== Problem to solve ==
Please transcribe the listing below in full, exactly as written, leaving out its pictures.

== Material for this exercise ==
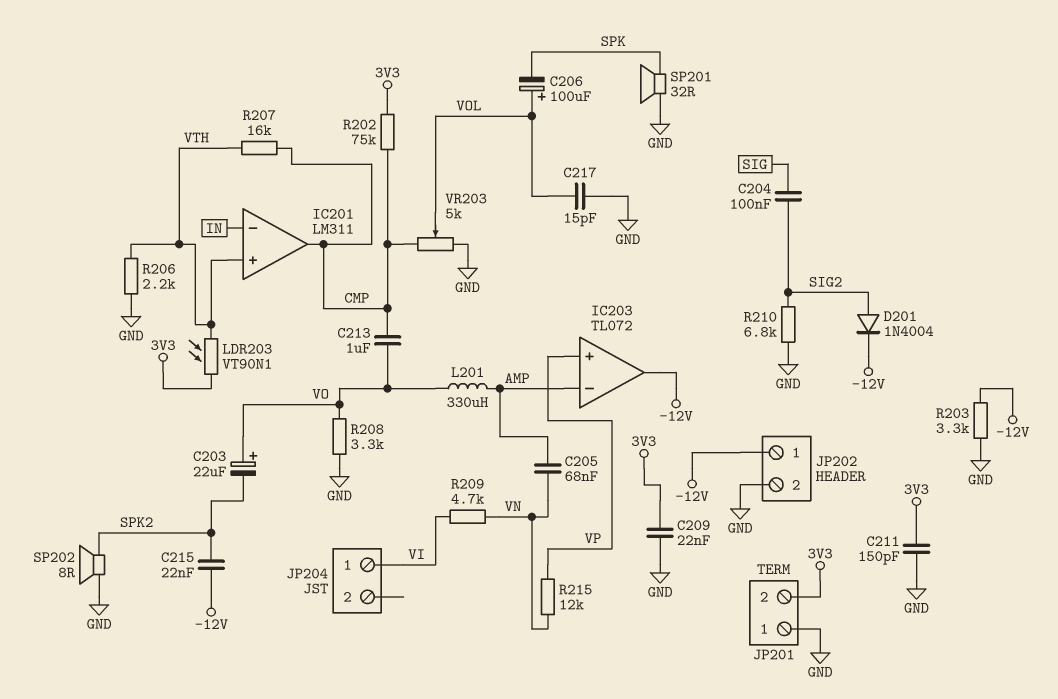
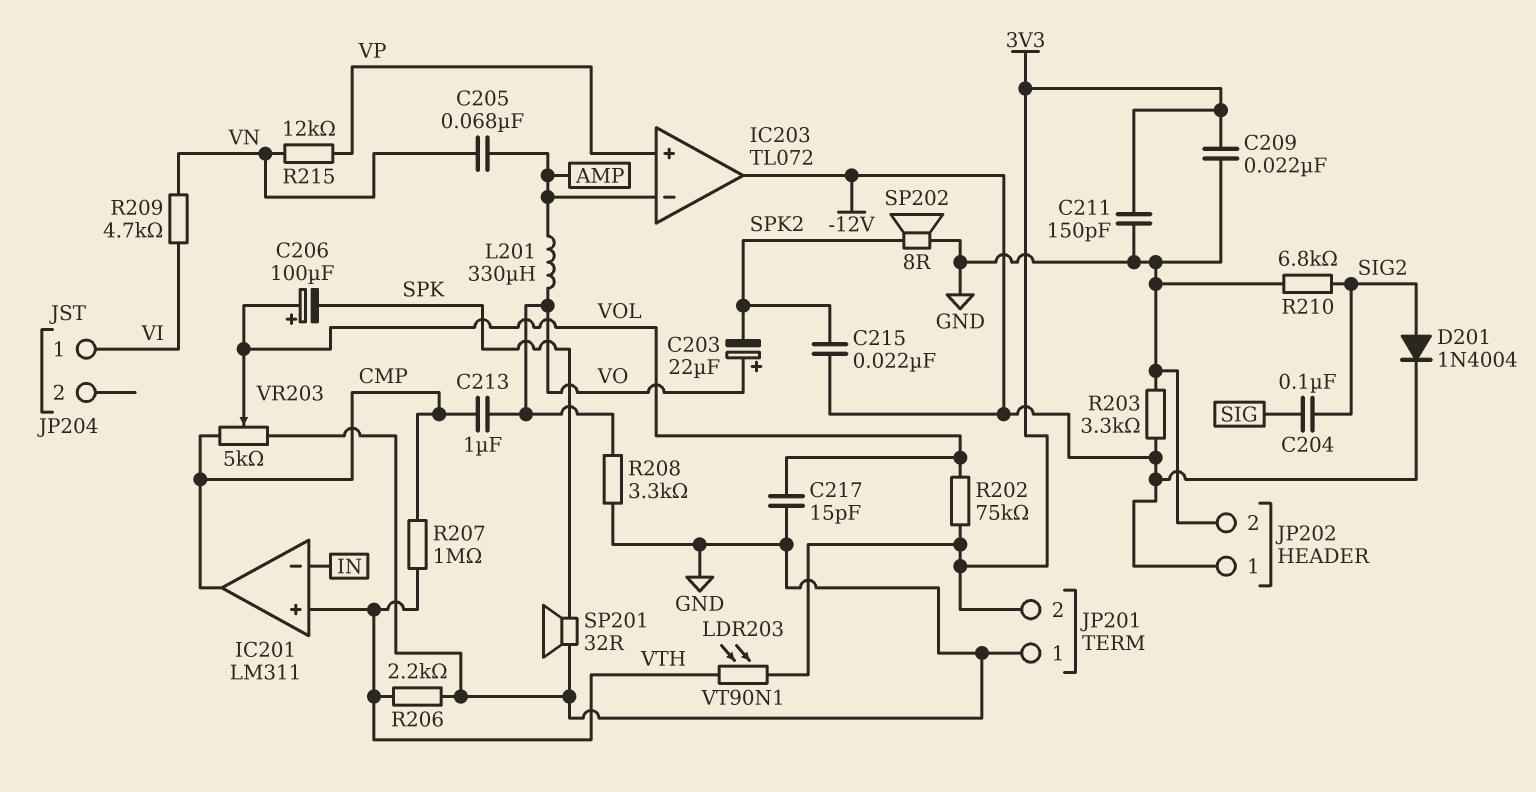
R202: 75k (3V3, CMP) -> 75k (3V3, VOL)
R207: 16k (CMP, VTH) -> 1M (CMP, VTH)

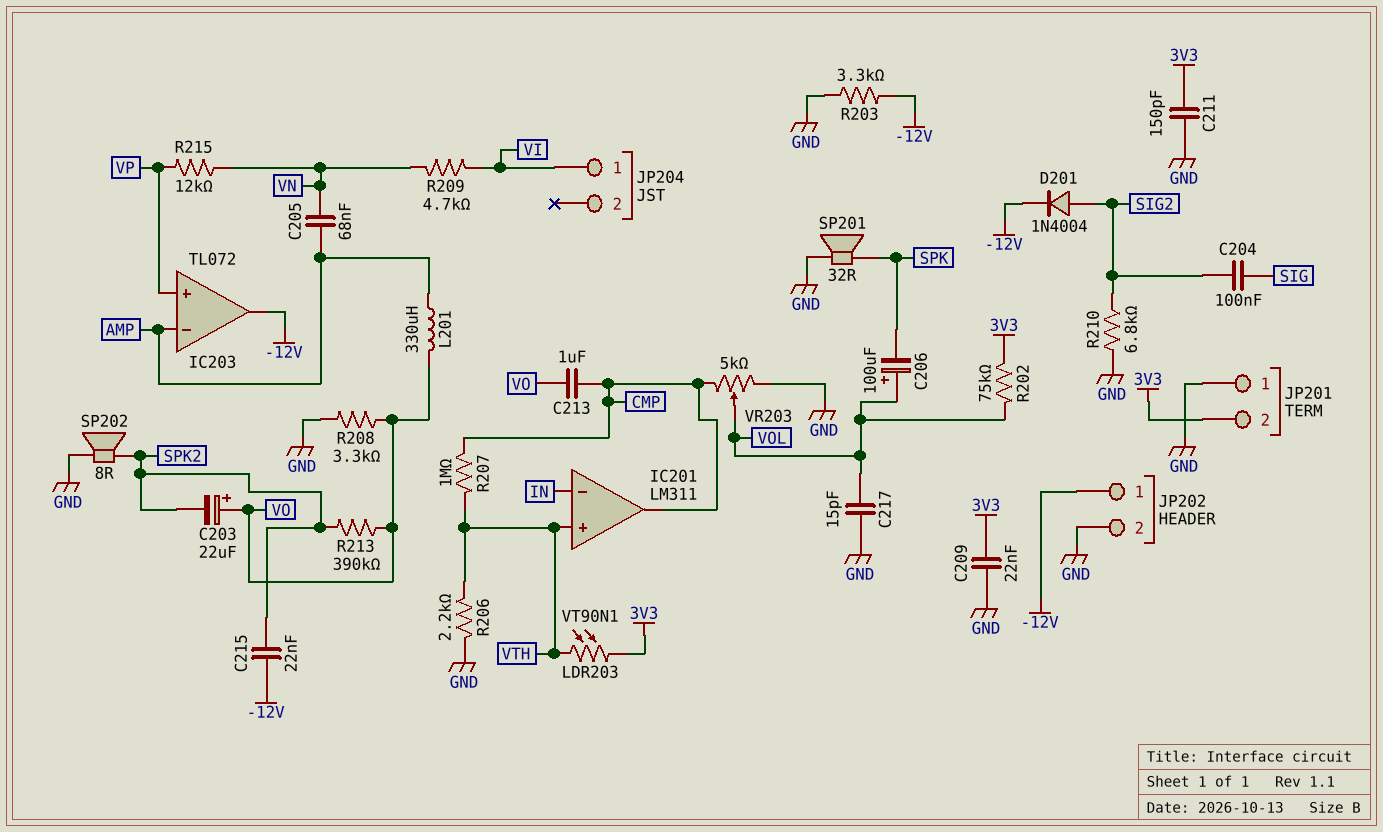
R213: none -> 390k (SPK2, VO)

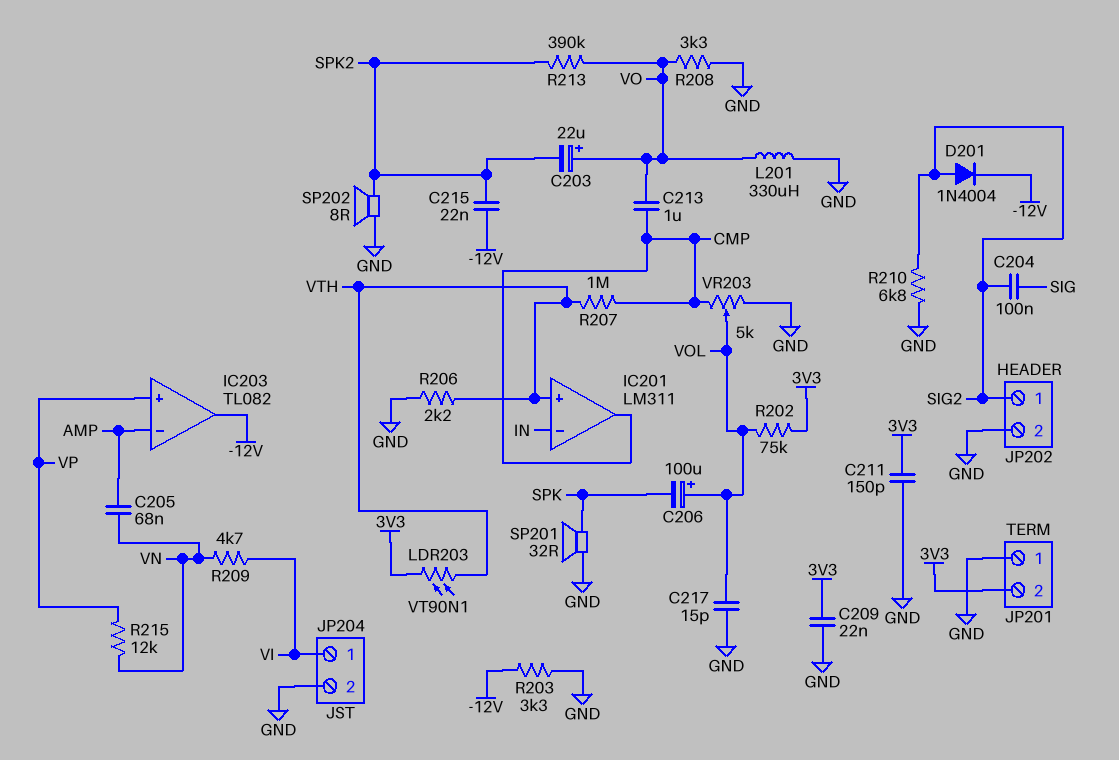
IC203: TL072 -> TL082
JP202 pin 1: -12V -> SIG2
JP204 pin 2: none -> GND
L201: 330uH (AMP, VO) -> 330uH (GND, VO)

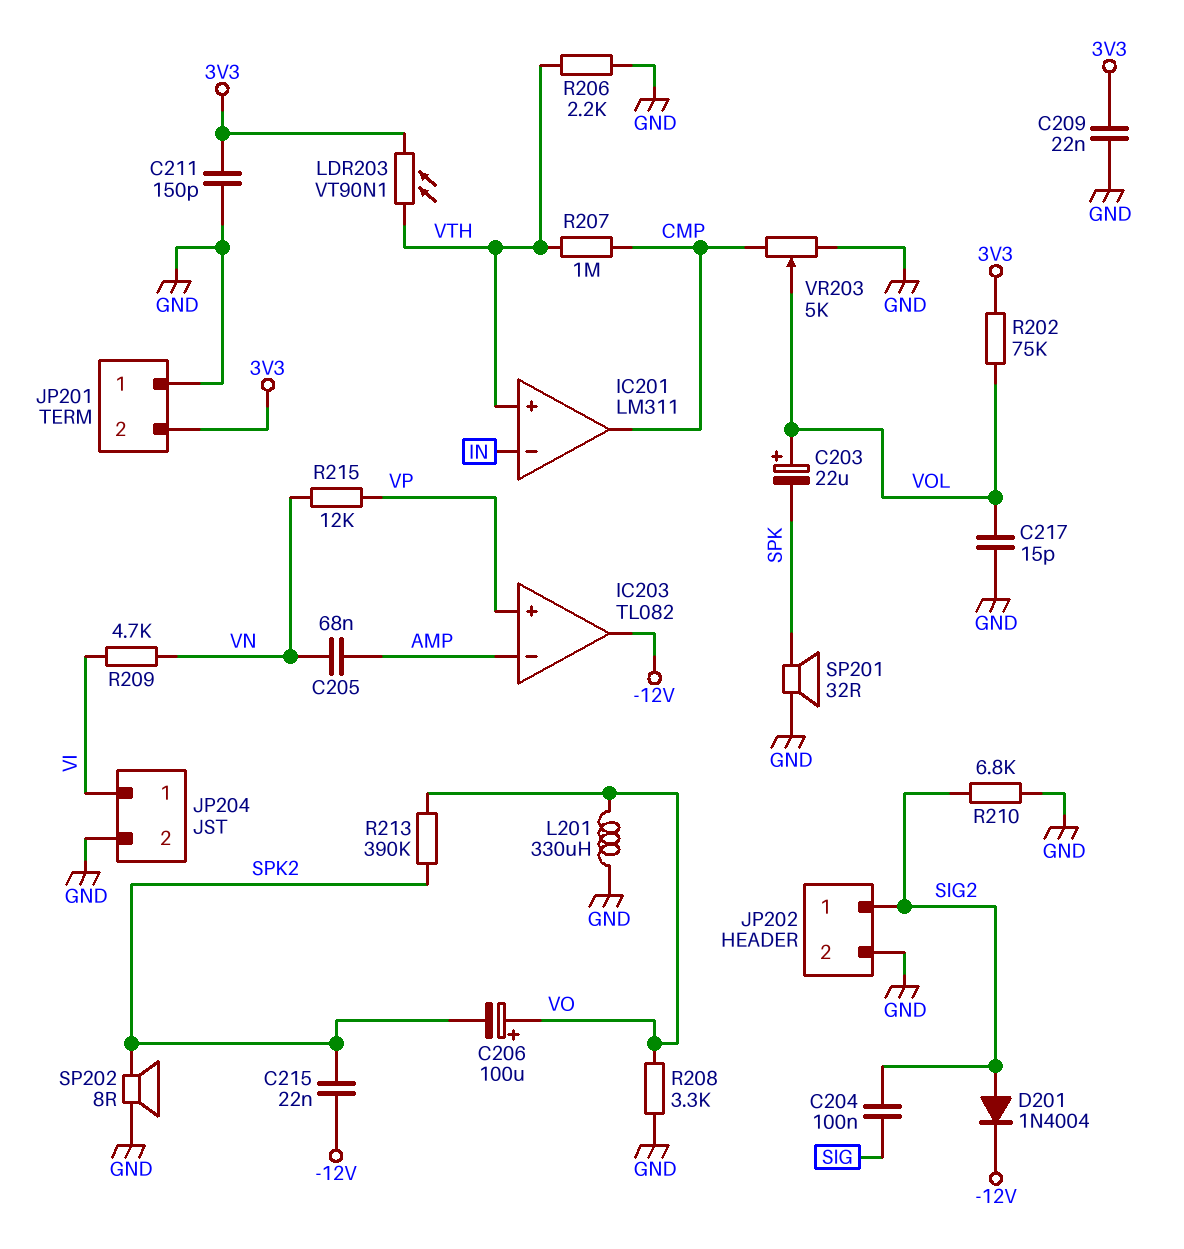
C203: 22uF (plus VO, minus SPK2) -> 22uF (plus VOL, minus SPK)
C206: 100uF (plus VOL, minus SPK) -> 100uF (plus VO, minus SPK2)
C213: 1uF (CMP, VO) -> none
R203: 3.3k (-12V, GND) -> none

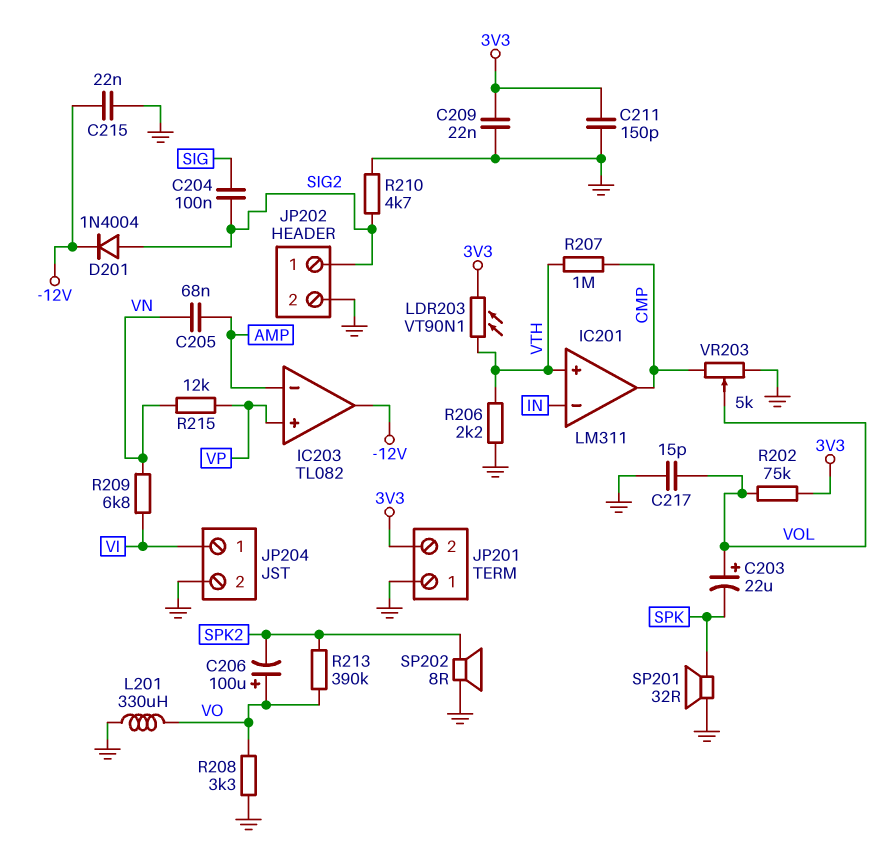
C215: 22nF (-12V, SPK2) -> 22nF (-12V, GND)
R209: 4.7k (VI, VN) -> 6.8k (VI, VN)
R210: 6.8k (GND, SIG2) -> 4.7k (GND, SIG2)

== Answer below ==
R202: 75k (3V3, CMP) -> 75k (3V3, VOL)
R207: 16k (CMP, VTH) -> 1M (CMP, VTH)

R213: none -> 390k (SPK2, VO)

IC203: TL072 -> TL082
JP202 pin 1: -12V -> SIG2
JP204 pin 2: none -> GND
L201: 330uH (AMP, VO) -> 330uH (GND, VO)

C203: 22uF (plus VO, minus SPK2) -> 22uF (plus VOL, minus SPK)
C206: 100uF (plus VOL, minus SPK) -> 100uF (plus VO, minus SPK2)
C213: 1uF (CMP, VO) -> none
R203: 3.3k (-12V, GND) -> none

C215: 22nF (-12V, SPK2) -> 22nF (-12V, GND)
R209: 4.7k (VI, VN) -> 6.8k (VI, VN)
R210: 6.8k (GND, SIG2) -> 4.7k (GND, SIG2)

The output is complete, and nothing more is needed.